Task details — Every entry in the data that follows should come back exactly, pictures aside.

Start of Record excerpts

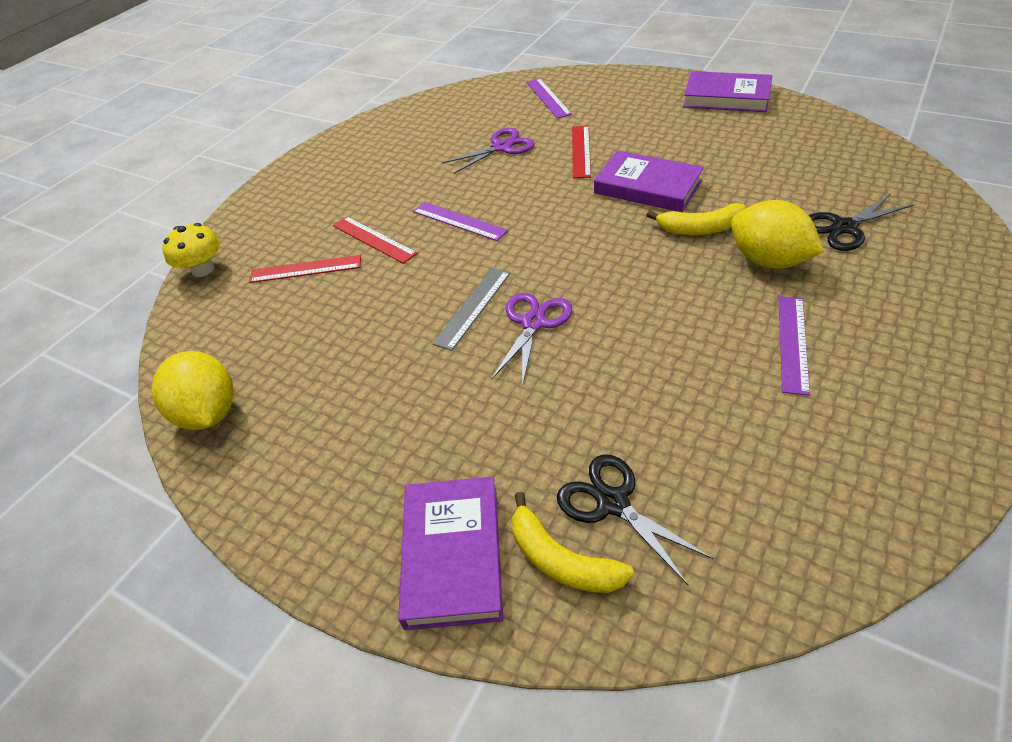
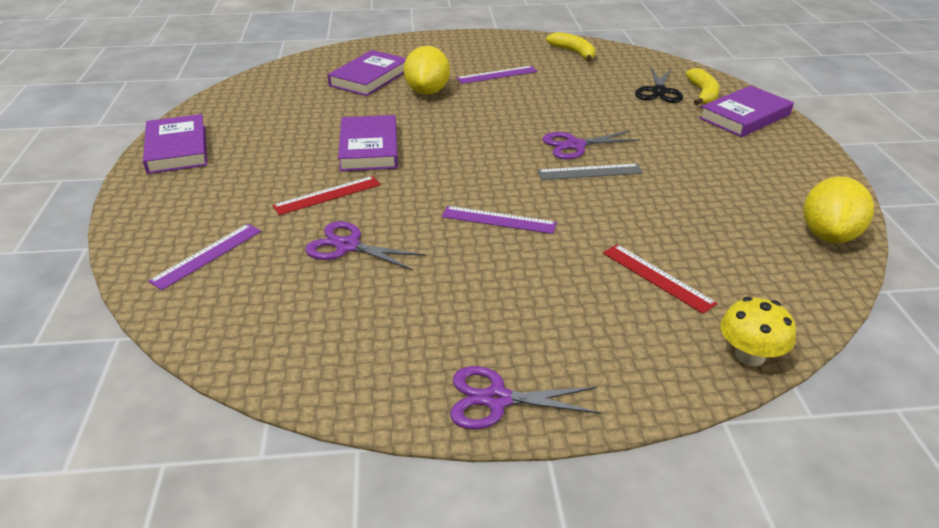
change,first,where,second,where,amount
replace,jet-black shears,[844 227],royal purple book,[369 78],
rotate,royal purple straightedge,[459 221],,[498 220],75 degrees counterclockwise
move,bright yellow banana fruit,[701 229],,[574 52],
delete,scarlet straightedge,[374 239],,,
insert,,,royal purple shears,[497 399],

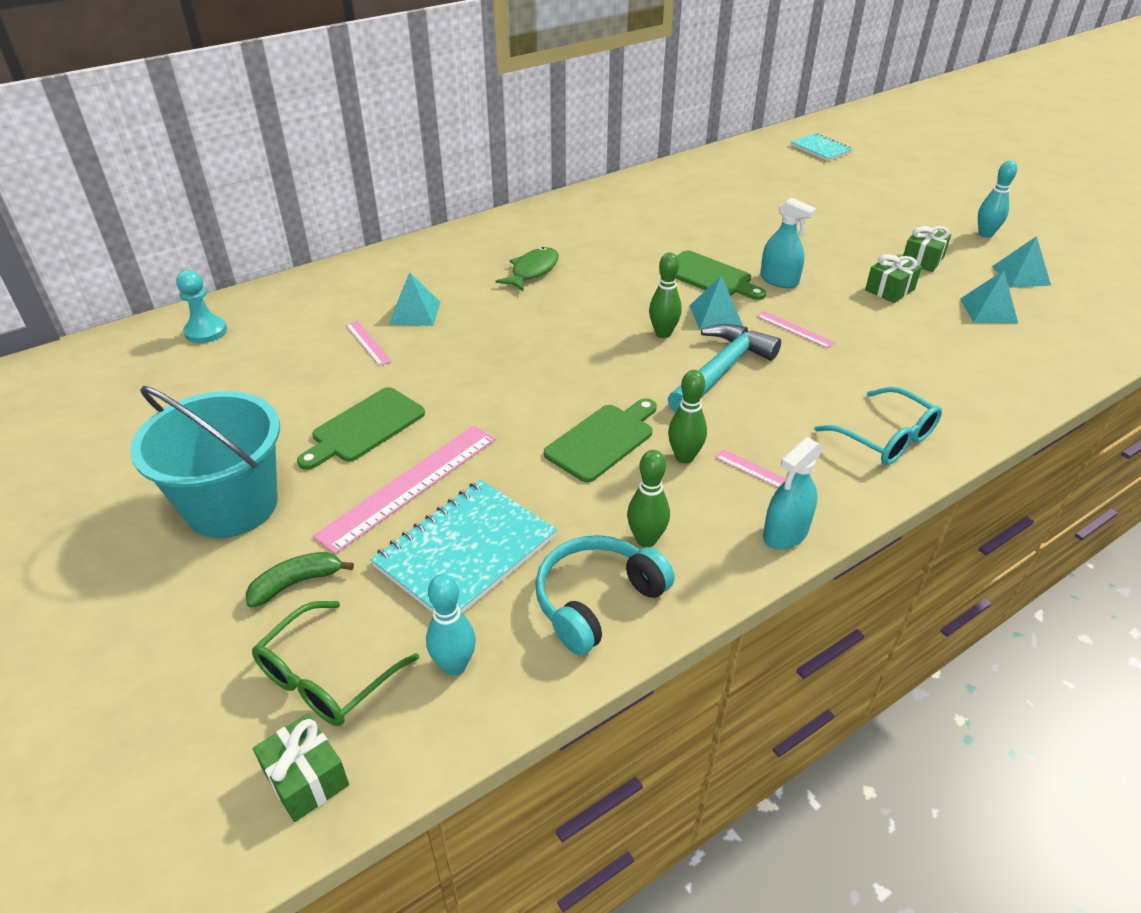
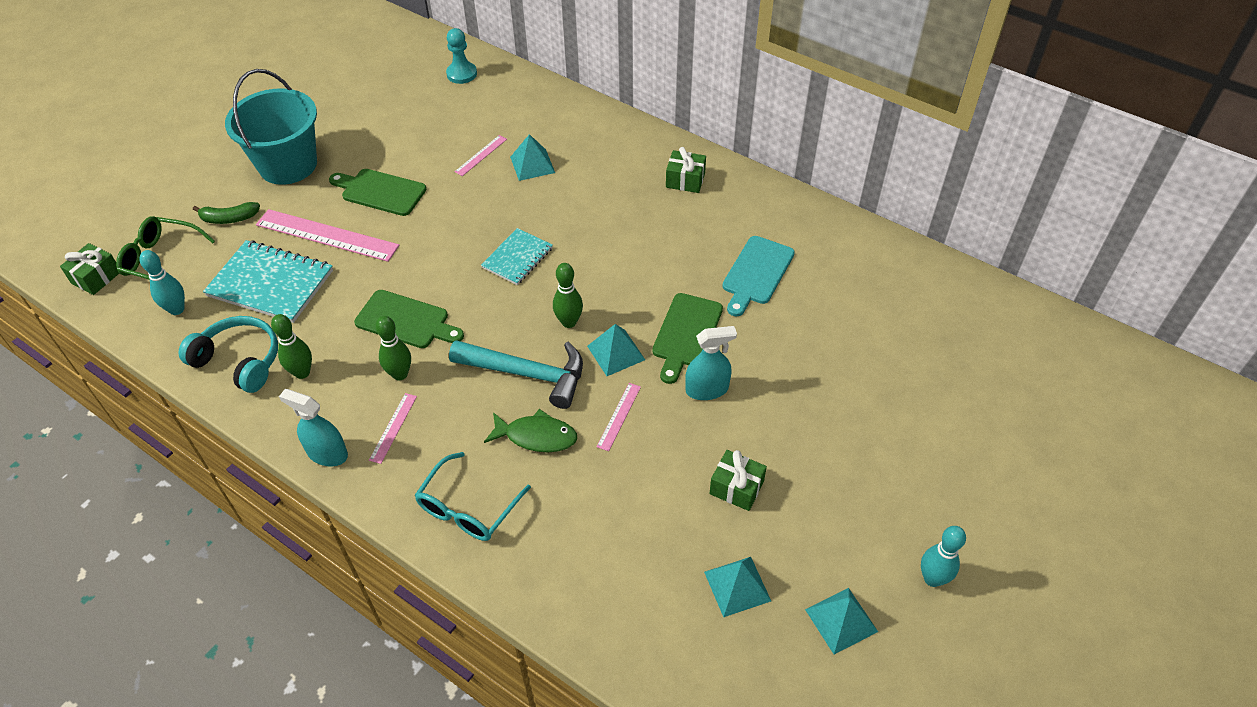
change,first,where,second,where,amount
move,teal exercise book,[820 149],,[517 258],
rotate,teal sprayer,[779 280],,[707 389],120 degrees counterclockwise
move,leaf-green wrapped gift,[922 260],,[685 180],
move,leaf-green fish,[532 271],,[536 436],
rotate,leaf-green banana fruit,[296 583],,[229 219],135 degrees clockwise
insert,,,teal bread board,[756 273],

End of Record excerpts

Response below —
change,first,where,second,where,amount
replace,jet-black shears,[844 227],royal purple book,[369 78],
rotate,royal purple straightedge,[459 221],,[498 220],75 degrees counterclockwise
move,bright yellow banana fruit,[701 229],,[574 52],
delete,scarlet straightedge,[374 239],,,
insert,,,royal purple shears,[497 399],

change,first,where,second,where,amount
move,teal exercise book,[820 149],,[517 258],
rotate,teal sprayer,[779 280],,[707 389],120 degrees counterclockwise
move,leaf-green wrapped gift,[922 260],,[685 180],
move,leaf-green fish,[532 271],,[536 436],
rotate,leaf-green banana fruit,[296 583],,[229 219],135 degrees clockwise
insert,,,teal bread board,[756 273],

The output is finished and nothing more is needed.